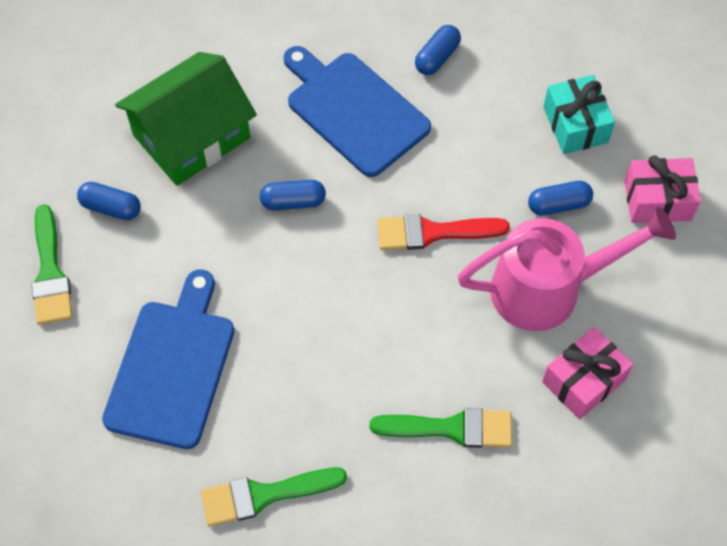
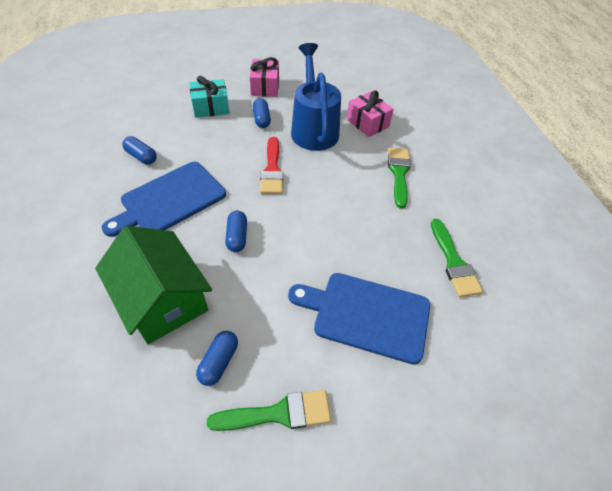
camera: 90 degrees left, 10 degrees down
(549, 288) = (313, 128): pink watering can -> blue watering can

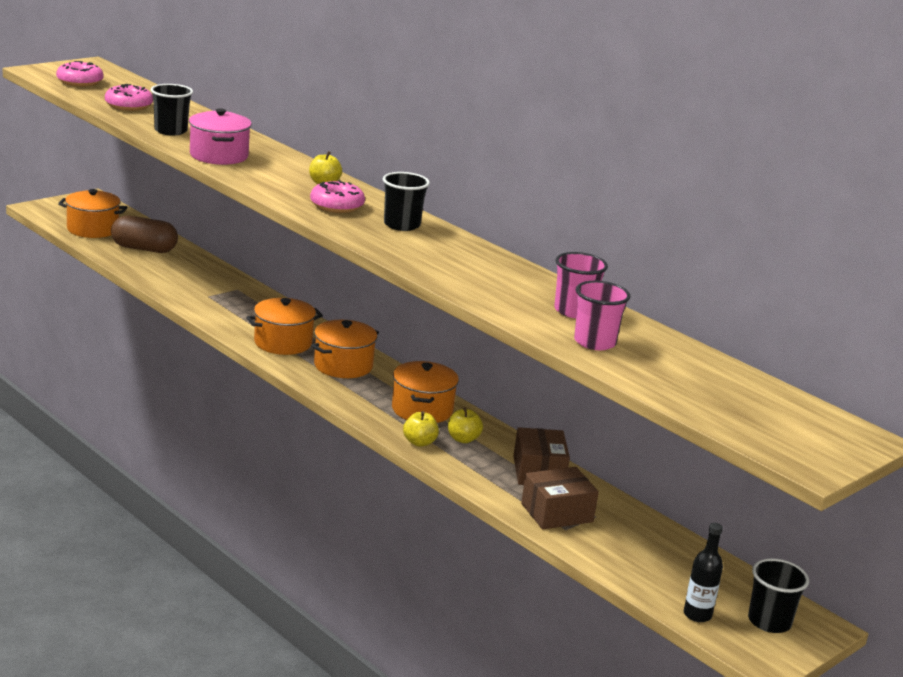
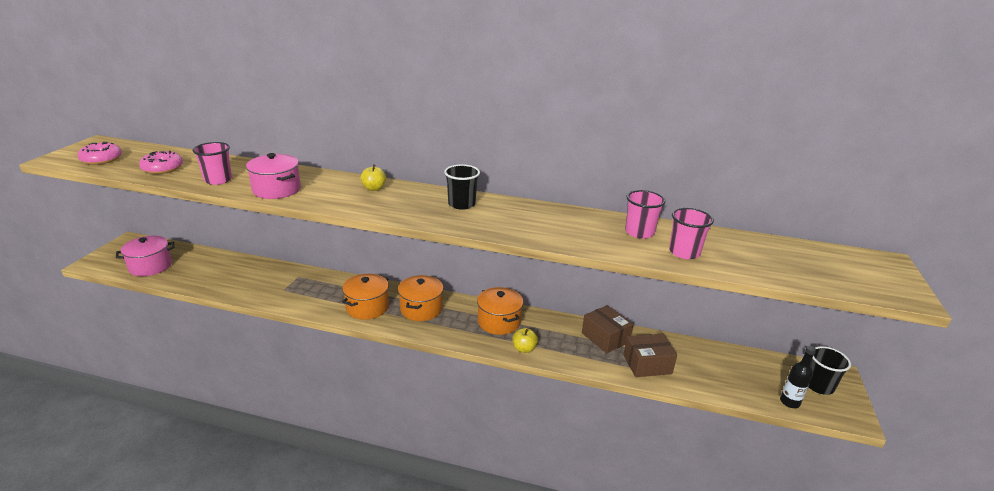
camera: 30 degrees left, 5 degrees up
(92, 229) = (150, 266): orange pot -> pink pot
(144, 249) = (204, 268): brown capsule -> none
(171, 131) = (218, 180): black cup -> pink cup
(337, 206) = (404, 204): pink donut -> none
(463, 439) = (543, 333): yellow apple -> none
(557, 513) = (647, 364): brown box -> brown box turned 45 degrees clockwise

**********

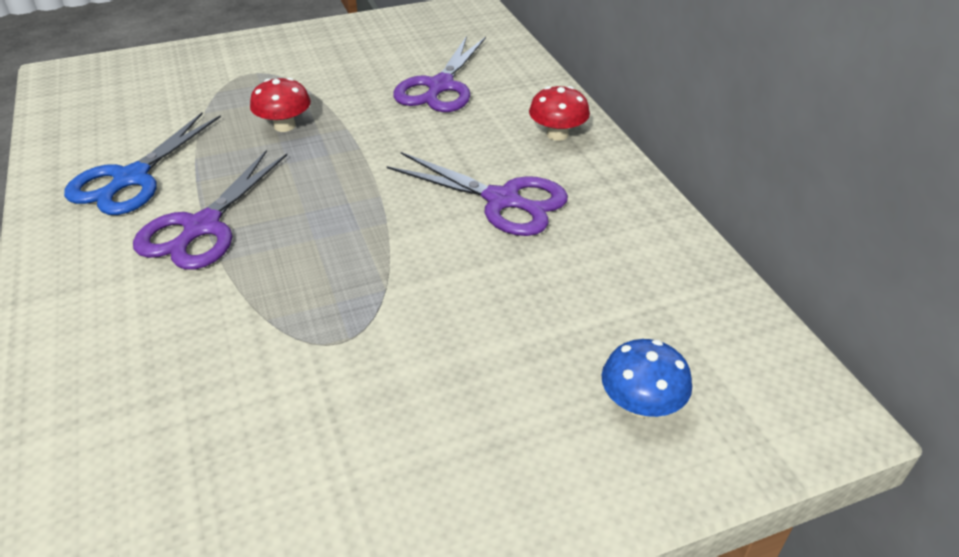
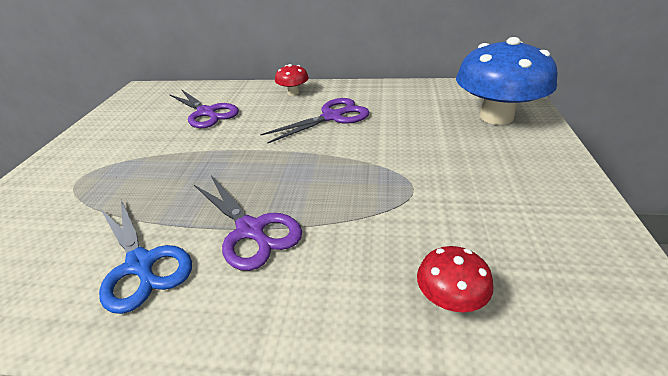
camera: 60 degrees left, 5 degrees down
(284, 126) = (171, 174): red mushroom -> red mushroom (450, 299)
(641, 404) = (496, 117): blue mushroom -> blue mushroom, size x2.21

**********

What to do — The answer is each line from the entries above in which the word "camera" occurs.

Exercise output —
camera: 90 degrees left, 10 degrees down
camera: 30 degrees left, 5 degrees up
camera: 60 degrees left, 5 degrees down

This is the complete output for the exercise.